== SUPPLIED RECORDS ==

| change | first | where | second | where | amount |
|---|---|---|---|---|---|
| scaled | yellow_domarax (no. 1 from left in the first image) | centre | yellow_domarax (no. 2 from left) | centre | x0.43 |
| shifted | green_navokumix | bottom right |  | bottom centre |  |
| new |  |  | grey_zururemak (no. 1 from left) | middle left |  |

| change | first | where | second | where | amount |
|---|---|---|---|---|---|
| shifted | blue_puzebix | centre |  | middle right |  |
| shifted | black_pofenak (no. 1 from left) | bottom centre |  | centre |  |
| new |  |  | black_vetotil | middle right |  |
--
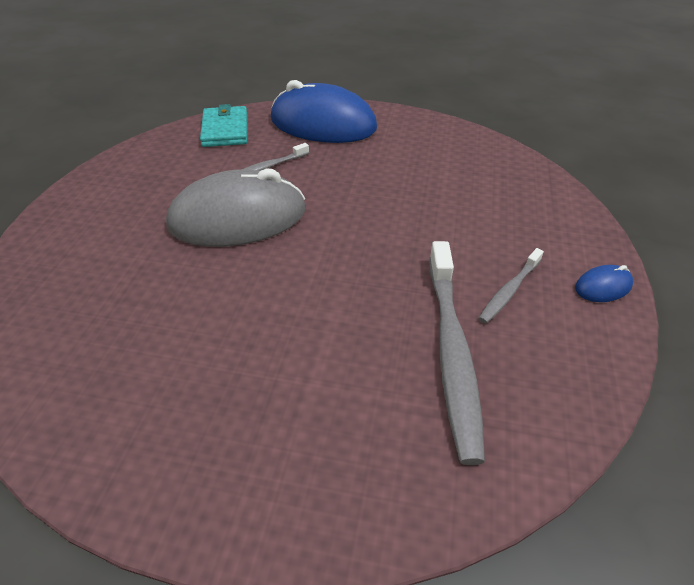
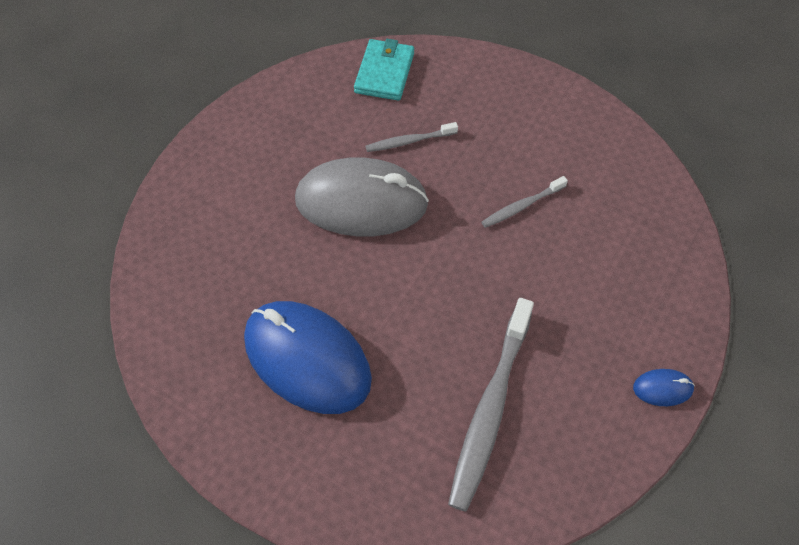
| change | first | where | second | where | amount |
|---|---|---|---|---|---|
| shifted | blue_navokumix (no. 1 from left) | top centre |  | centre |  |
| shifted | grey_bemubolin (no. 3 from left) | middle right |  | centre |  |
* * *
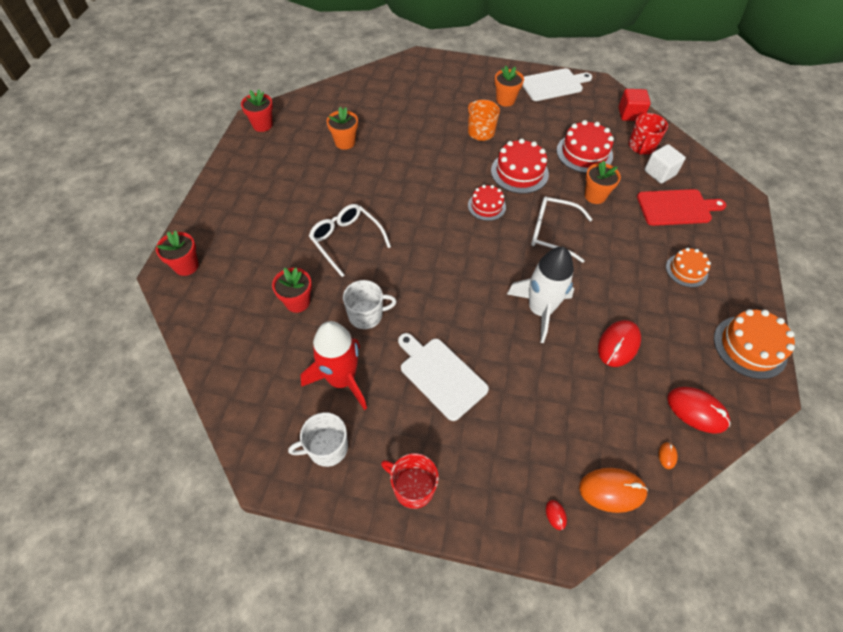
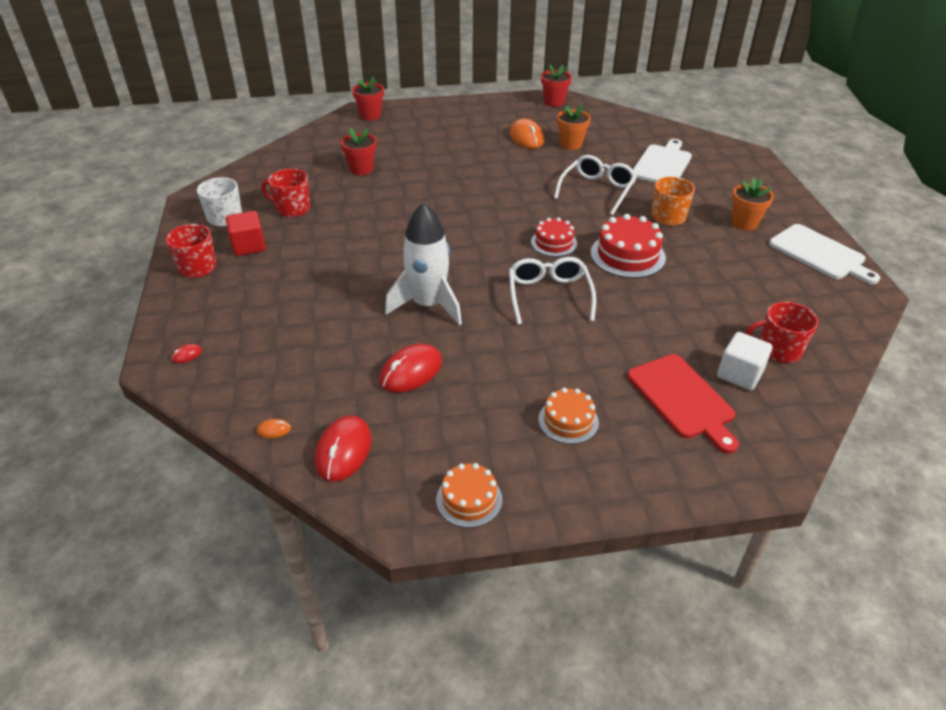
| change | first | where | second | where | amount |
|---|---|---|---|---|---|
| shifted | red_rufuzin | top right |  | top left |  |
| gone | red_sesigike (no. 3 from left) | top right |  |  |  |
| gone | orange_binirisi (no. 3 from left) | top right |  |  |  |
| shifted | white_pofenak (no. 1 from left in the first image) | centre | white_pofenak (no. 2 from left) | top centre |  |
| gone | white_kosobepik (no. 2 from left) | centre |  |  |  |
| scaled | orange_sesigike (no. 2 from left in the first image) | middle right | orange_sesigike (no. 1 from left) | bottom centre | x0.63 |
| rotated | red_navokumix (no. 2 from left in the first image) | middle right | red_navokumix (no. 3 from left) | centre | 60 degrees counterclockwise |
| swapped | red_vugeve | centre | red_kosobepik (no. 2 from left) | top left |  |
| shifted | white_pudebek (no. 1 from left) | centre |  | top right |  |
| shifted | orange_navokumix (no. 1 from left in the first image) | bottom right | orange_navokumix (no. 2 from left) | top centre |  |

== HOW TO COMPLETE THIS TASK ==
Among the entries above, the lines between the ones containing "shifted | green_navokumix" and "black_vetotil | middle", inclusive, are to be transcribed exactly. No other line is to be given.

== ANSWER BOX ==
| shifted | green_navokumix | bottom right |  | bottom centre |  |
| new |  |  | grey_zururemak (no. 1 from left) | middle left |  |

| change | first | where | second | where | amount |
|---|---|---|---|---|---|
| shifted | blue_puzebix | centre |  | middle right |  |
| shifted | black_pofenak (no. 1 from left) | bottom centre |  | centre |  |
| new |  |  | black_vetotil | middle right |  |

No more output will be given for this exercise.